··· Materials provided

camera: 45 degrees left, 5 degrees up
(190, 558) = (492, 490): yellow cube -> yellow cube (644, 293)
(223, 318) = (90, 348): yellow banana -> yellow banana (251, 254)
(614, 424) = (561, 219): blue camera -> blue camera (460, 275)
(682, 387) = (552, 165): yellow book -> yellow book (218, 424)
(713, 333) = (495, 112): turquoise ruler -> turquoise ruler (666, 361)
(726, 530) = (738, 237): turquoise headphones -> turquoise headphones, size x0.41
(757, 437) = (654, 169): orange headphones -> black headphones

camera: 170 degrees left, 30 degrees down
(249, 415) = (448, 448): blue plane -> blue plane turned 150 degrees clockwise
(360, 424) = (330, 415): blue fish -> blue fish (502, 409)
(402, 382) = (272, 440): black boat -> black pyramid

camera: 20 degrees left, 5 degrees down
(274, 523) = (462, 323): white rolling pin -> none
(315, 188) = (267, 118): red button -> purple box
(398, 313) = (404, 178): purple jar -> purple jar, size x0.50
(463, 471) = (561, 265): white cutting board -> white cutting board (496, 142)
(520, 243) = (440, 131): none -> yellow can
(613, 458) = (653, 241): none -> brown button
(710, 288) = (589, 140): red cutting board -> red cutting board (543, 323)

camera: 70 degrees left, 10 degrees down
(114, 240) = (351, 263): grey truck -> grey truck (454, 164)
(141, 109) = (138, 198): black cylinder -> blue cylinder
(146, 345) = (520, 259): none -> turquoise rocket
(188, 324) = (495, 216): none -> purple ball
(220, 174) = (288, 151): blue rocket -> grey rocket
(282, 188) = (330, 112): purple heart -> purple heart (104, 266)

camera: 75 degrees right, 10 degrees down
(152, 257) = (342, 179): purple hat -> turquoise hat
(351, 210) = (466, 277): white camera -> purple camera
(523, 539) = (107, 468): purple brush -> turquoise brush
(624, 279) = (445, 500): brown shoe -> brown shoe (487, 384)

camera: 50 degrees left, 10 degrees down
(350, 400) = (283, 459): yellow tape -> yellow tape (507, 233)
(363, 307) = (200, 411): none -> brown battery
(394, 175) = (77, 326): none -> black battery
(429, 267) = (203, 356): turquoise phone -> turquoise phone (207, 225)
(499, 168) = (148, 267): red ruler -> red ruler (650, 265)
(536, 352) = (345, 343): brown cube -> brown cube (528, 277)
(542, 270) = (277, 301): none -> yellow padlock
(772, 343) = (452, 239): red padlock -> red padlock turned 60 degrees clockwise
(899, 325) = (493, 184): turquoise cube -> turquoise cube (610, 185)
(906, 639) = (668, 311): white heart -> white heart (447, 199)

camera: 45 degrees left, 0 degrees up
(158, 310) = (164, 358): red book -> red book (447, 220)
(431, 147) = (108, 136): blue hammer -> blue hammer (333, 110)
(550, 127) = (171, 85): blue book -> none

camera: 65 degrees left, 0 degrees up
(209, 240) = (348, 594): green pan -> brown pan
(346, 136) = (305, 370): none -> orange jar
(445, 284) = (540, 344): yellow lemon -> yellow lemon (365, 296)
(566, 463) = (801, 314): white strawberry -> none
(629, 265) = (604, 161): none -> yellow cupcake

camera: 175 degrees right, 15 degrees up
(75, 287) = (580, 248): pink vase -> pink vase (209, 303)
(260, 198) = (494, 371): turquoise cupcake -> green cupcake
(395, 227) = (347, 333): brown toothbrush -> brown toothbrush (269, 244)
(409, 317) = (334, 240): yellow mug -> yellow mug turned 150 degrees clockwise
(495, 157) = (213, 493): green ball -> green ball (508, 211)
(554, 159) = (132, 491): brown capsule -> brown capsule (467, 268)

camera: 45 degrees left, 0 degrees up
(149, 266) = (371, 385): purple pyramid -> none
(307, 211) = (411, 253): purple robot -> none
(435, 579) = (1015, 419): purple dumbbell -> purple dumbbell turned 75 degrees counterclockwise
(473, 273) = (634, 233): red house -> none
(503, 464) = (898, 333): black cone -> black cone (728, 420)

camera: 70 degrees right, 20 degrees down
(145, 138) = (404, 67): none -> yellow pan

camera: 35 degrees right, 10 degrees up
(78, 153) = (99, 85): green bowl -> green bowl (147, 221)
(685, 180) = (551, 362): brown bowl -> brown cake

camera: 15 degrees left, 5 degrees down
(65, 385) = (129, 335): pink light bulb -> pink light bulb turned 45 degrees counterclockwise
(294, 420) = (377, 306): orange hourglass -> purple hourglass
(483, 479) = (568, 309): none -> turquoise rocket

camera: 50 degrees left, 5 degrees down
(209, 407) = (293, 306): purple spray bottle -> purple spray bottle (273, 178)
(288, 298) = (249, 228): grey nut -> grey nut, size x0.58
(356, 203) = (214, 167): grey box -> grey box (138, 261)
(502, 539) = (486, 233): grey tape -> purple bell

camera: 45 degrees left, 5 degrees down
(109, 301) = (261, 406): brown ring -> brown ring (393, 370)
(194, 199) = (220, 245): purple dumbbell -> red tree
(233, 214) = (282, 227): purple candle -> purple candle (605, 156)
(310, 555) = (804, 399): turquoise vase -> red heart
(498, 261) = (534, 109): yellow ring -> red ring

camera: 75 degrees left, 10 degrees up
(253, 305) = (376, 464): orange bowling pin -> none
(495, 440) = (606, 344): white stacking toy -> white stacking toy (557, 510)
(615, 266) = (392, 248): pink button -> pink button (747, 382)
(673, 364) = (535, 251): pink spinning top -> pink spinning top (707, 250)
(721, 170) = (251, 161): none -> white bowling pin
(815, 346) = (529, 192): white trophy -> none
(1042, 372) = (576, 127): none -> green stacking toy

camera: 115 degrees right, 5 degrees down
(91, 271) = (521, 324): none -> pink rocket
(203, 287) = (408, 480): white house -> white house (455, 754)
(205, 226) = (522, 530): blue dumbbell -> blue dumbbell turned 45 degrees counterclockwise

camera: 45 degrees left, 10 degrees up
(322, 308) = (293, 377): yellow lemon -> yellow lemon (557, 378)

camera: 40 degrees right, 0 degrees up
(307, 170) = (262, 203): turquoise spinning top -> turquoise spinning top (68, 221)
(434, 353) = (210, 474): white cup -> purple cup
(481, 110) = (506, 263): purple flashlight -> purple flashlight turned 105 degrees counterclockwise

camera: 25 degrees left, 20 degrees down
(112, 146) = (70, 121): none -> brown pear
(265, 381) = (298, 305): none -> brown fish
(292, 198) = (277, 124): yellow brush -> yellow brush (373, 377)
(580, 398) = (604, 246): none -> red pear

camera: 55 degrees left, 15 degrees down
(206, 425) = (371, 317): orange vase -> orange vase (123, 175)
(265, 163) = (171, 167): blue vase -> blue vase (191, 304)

······

- Activity -
Please copy, exactly and with nothing else, the lines above beginning at the line that has "camera: 20 degrees left, 5 degrees down" and ending with the line that has "(114, 240) = (351, 263): grey".

- Problem solution -
camera: 20 degrees left, 5 degrees down
(274, 523) = (462, 323): white rolling pin -> none
(315, 188) = (267, 118): red button -> purple box
(398, 313) = (404, 178): purple jar -> purple jar, size x0.50
(463, 471) = (561, 265): white cutting board -> white cutting board (496, 142)
(520, 243) = (440, 131): none -> yellow can
(613, 458) = (653, 241): none -> brown button
(710, 288) = (589, 140): red cutting board -> red cutting board (543, 323)

camera: 70 degrees left, 10 degrees down
(114, 240) = (351, 263): grey truck -> grey truck (454, 164)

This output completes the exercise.